• [Problem to solve] Find "black 1x1 plate [703,555,791,640]" and "brown 1x6 brick" in the records below. Copy the lines holding them and every line between, exactly, and no others.

◆ ◆ ◆

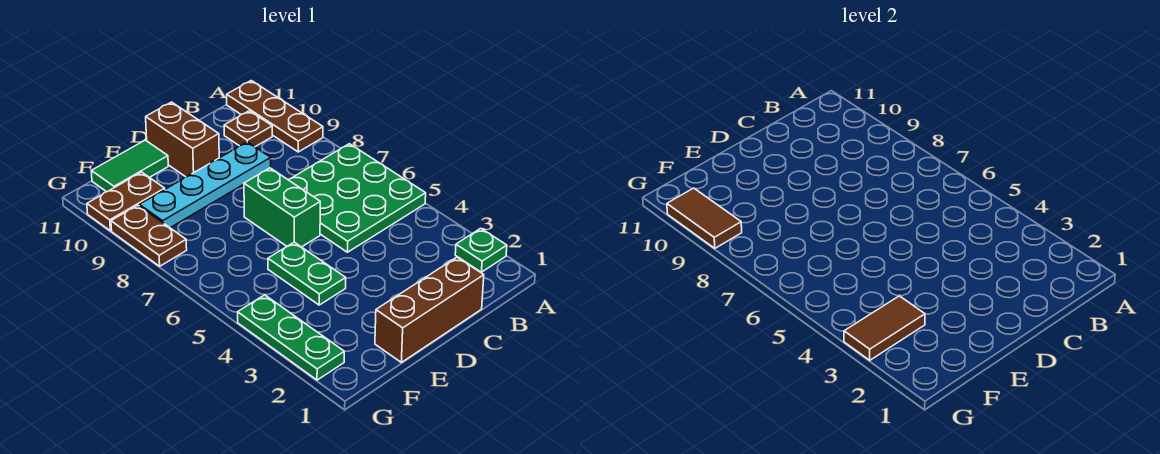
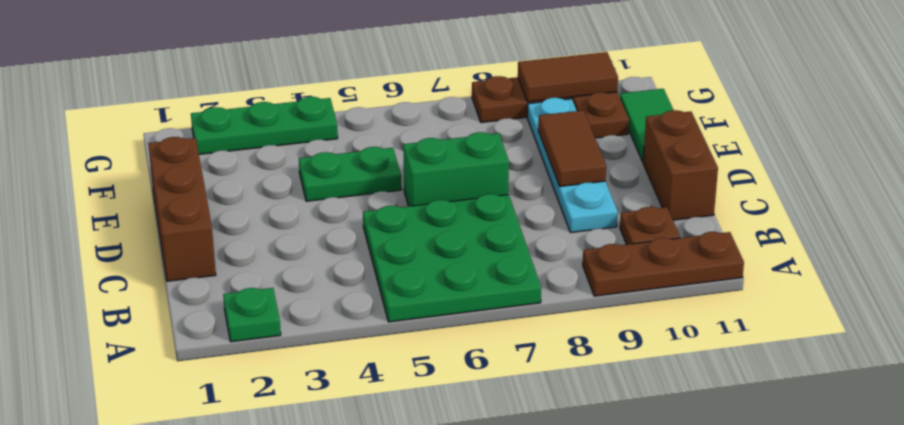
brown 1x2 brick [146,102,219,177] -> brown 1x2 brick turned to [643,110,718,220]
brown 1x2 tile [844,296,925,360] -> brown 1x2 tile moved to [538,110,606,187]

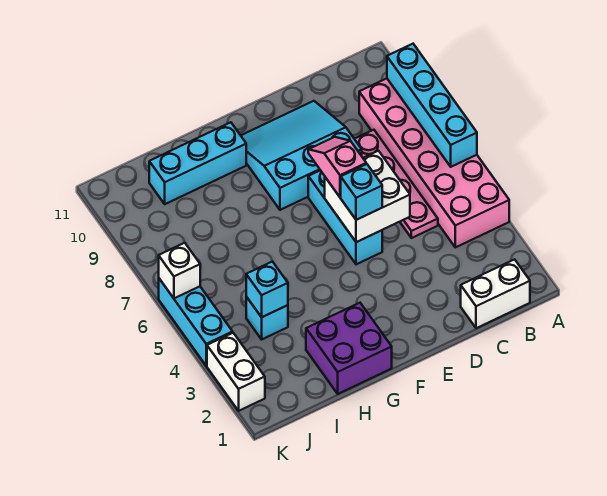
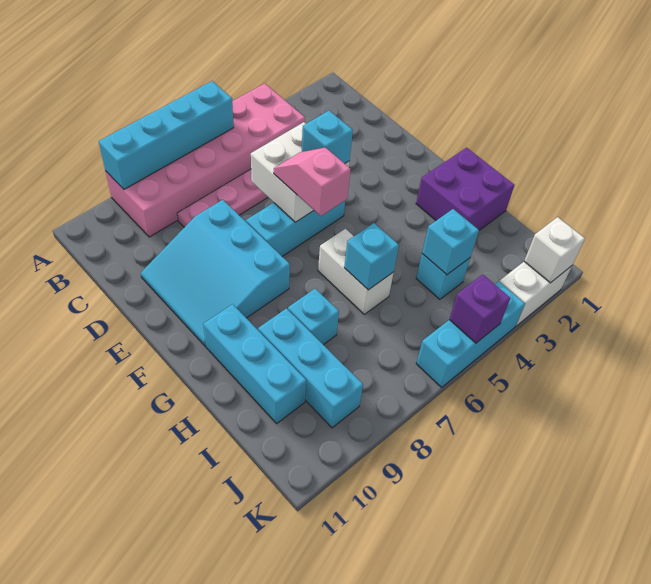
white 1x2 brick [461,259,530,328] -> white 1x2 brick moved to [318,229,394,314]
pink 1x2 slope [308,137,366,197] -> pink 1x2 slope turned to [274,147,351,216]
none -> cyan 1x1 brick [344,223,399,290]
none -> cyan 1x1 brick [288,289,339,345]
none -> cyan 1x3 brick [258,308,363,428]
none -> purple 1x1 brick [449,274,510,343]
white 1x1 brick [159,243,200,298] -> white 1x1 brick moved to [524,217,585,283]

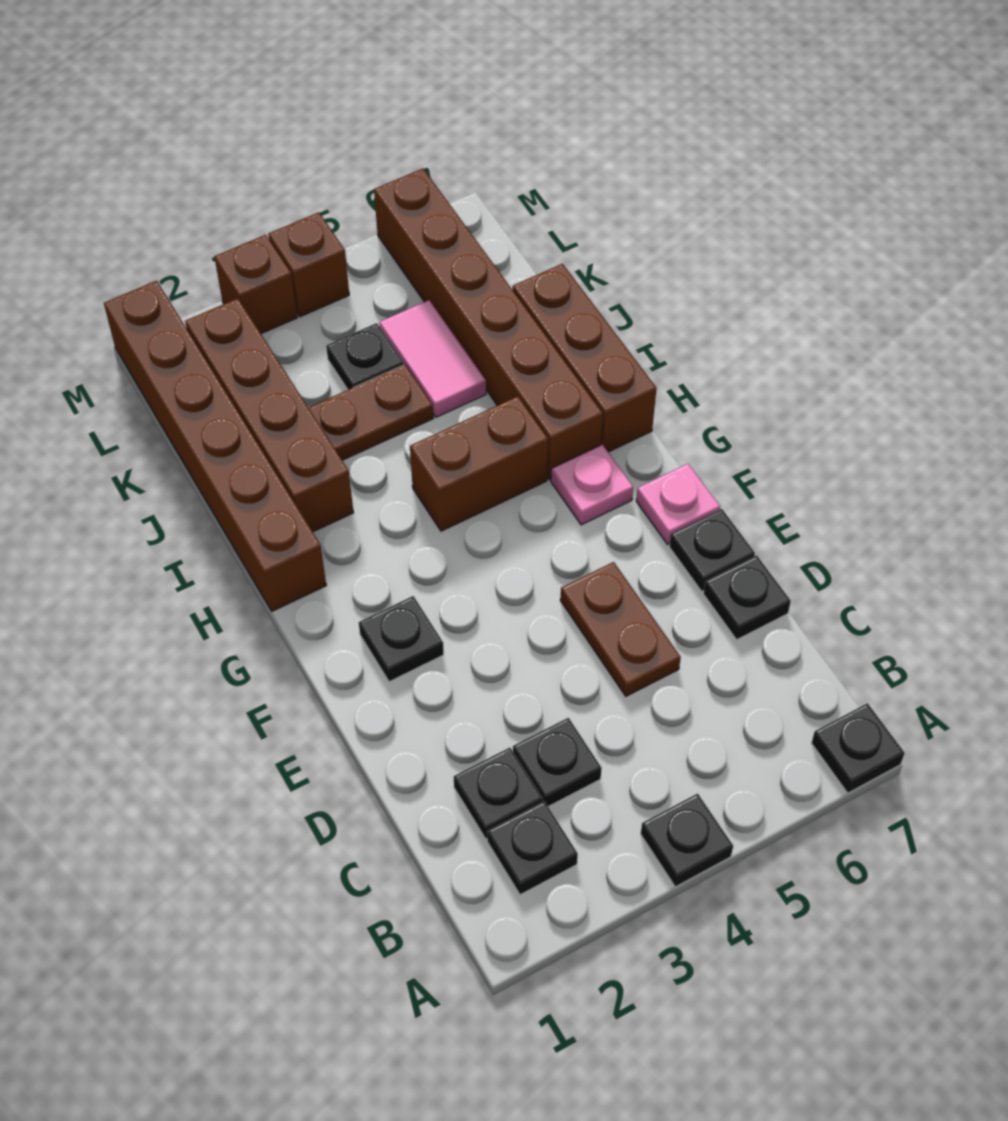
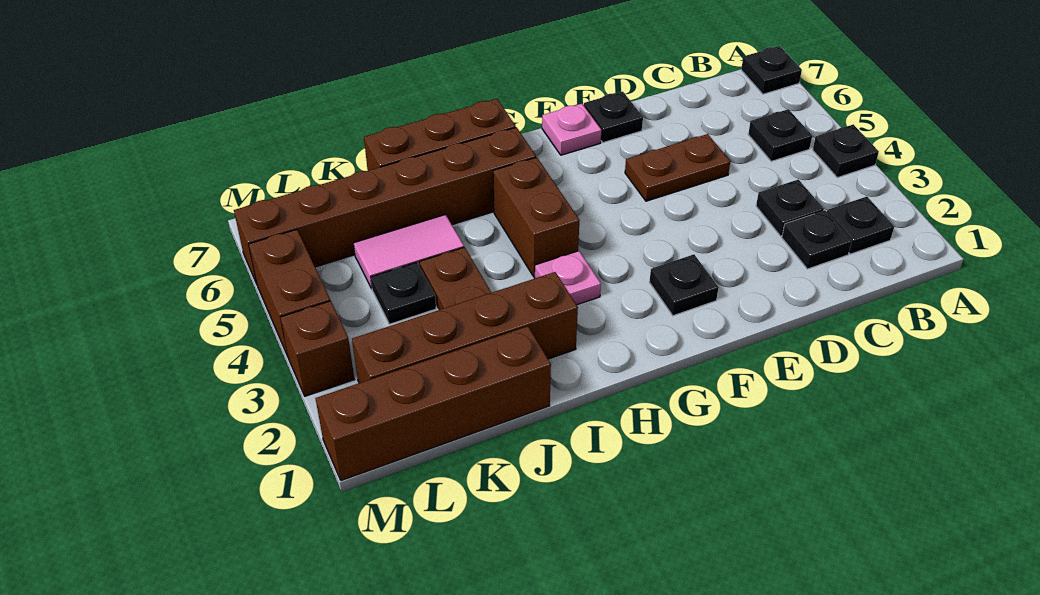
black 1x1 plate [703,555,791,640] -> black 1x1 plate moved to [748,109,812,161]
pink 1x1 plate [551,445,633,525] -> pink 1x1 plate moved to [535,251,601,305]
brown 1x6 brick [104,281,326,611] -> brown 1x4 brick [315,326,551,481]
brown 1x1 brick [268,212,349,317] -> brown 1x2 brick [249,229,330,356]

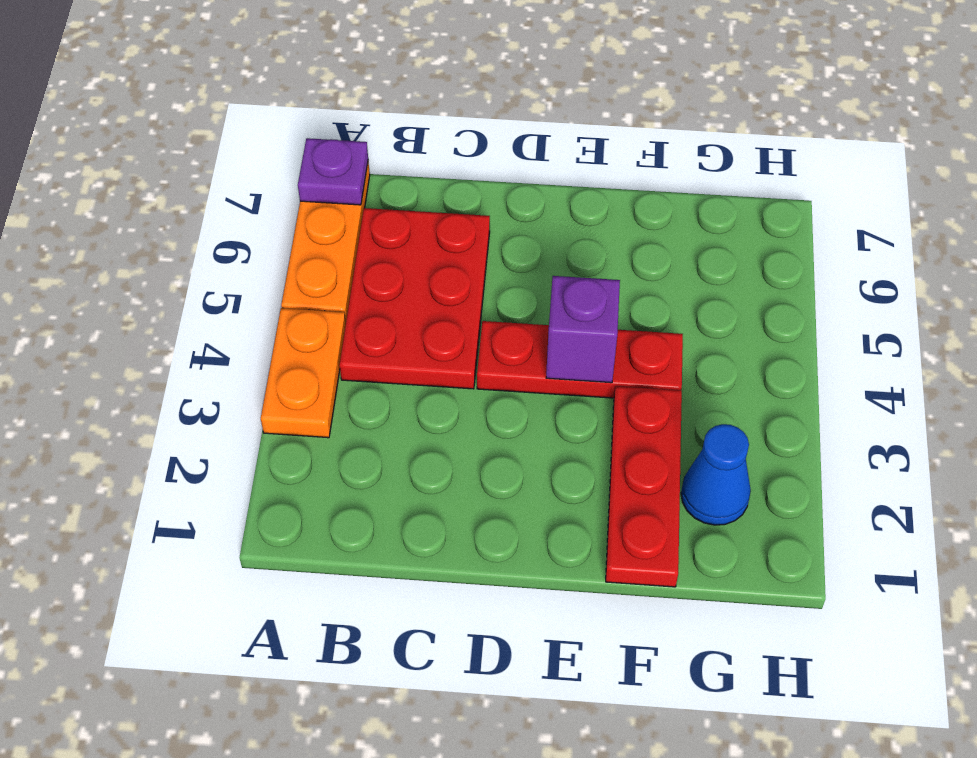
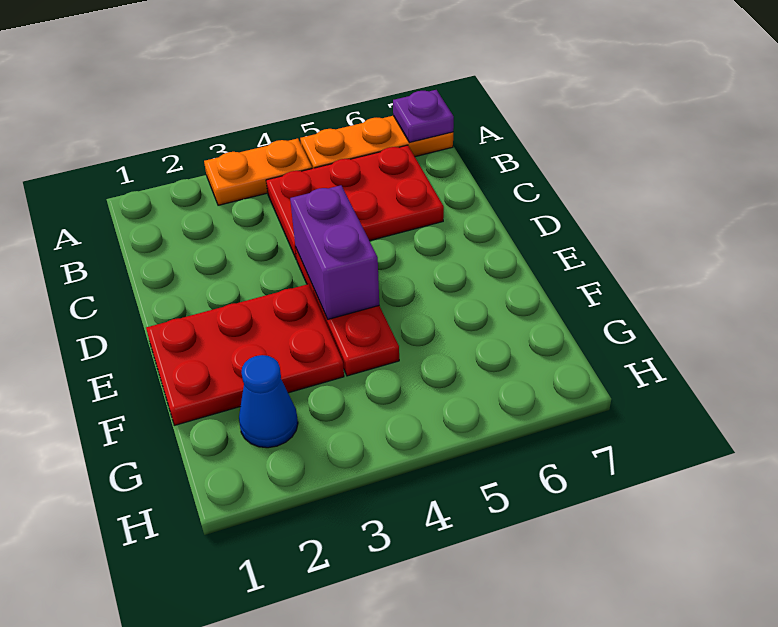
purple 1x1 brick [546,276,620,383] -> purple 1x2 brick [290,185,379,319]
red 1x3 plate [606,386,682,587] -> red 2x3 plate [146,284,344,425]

◆ ◆ ◆

• [Result of the task]
black 1x1 plate [703,555,791,640] -> black 1x1 plate moved to [748,109,812,161]
pink 1x1 plate [551,445,633,525] -> pink 1x1 plate moved to [535,251,601,305]
brown 1x6 brick [104,281,326,611] -> brown 1x4 brick [315,326,551,481]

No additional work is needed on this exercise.